Go through the data line by line from the top, retyping each exactly, and end with the line that contains "(425, 113) = (658, 157): pink".

Object correspondence data:
* * * *

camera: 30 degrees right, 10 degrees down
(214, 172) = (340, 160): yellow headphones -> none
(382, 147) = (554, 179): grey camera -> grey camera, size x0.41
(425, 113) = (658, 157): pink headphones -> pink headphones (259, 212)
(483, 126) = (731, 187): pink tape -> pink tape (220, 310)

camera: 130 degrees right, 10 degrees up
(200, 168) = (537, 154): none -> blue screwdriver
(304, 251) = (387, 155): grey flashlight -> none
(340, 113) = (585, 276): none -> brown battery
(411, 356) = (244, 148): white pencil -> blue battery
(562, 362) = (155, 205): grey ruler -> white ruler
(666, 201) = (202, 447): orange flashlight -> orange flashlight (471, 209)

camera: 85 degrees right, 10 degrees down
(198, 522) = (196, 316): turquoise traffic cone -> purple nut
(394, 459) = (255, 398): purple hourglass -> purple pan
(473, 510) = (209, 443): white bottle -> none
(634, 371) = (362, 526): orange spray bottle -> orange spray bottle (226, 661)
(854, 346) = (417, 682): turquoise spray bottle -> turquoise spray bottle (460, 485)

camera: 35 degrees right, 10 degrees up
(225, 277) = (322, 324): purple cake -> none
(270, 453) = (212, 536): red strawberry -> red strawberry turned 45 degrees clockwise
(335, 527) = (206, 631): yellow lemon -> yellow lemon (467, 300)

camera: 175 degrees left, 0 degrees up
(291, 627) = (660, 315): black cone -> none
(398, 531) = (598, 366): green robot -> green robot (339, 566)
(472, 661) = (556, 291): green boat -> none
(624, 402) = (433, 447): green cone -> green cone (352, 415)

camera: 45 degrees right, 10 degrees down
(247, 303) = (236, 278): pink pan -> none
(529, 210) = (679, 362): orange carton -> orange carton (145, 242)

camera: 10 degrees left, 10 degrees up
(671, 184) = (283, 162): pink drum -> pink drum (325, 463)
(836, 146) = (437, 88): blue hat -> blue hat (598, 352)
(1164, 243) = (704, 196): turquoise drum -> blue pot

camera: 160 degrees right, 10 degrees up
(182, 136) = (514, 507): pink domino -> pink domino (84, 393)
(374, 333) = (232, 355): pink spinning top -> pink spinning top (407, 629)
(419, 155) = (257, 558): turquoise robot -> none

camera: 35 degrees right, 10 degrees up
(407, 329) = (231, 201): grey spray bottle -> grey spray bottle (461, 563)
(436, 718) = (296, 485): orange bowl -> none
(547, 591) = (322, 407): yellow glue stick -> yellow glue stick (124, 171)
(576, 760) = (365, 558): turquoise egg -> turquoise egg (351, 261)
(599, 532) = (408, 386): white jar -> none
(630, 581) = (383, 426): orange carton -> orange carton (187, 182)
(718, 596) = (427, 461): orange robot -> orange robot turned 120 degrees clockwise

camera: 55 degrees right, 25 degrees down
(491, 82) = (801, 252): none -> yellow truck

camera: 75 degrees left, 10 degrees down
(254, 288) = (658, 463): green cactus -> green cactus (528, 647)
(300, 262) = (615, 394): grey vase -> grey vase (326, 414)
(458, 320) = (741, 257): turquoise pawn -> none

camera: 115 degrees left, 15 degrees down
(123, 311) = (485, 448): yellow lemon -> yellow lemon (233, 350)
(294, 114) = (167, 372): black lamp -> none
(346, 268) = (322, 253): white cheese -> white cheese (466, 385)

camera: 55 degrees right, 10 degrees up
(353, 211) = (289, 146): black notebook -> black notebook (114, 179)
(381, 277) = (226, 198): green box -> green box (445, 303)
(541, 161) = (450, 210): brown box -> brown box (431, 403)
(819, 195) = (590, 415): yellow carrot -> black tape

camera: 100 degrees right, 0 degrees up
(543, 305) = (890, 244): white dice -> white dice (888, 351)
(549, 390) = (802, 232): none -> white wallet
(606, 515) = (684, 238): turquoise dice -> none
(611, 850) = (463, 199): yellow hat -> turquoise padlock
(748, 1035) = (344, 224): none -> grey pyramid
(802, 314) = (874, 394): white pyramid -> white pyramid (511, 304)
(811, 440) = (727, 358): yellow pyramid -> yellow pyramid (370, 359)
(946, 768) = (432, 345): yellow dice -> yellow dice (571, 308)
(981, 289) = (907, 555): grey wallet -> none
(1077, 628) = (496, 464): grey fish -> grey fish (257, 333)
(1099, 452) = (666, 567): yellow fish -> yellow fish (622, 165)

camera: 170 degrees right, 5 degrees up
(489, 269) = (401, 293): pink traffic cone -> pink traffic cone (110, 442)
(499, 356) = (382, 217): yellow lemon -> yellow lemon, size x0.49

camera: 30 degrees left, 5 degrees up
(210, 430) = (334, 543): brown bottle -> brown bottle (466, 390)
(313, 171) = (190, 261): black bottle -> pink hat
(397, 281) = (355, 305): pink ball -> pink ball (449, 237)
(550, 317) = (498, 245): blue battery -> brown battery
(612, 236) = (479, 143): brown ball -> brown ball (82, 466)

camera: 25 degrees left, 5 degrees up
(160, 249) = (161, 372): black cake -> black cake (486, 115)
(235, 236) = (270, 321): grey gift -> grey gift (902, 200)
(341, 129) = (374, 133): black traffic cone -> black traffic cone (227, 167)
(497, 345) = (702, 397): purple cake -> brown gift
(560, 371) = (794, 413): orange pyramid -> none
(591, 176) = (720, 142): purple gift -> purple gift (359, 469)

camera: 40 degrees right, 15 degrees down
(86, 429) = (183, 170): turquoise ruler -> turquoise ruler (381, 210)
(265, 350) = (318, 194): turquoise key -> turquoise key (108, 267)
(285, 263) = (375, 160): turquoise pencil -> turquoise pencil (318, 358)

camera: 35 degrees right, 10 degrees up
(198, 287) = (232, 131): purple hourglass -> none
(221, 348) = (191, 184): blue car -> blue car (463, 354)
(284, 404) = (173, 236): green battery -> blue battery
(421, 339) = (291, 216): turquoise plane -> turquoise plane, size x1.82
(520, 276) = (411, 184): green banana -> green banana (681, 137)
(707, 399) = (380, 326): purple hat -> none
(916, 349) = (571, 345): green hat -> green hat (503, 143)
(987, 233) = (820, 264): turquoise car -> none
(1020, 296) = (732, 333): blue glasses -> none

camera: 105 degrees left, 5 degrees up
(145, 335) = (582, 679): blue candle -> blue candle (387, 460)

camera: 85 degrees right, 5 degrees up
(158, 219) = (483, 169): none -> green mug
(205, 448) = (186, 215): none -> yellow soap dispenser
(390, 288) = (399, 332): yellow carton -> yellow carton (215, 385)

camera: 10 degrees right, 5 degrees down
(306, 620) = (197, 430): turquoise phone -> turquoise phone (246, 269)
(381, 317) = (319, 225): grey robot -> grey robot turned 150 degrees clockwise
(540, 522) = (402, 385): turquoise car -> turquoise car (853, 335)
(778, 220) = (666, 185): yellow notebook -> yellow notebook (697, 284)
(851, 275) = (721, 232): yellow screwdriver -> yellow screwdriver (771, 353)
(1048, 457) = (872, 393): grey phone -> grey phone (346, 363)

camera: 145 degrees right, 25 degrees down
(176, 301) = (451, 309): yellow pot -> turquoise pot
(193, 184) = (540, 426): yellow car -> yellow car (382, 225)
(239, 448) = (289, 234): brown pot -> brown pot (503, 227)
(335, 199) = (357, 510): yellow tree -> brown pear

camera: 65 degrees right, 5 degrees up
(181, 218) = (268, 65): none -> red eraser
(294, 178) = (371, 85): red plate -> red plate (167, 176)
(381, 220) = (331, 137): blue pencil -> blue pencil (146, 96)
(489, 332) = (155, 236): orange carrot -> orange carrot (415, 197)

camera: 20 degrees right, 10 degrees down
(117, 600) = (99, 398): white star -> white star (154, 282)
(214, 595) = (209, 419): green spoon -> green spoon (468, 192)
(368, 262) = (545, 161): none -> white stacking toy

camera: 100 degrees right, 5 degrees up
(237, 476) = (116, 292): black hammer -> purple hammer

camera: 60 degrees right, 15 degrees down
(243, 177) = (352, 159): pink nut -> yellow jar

* * * *

ANSWER SECTION:
camera: 30 degrees right, 10 degrees down
(214, 172) = (340, 160): yellow headphones -> none
(382, 147) = (554, 179): grey camera -> grey camera, size x0.41
(425, 113) = (658, 157): pink headphones -> pink headphones (259, 212)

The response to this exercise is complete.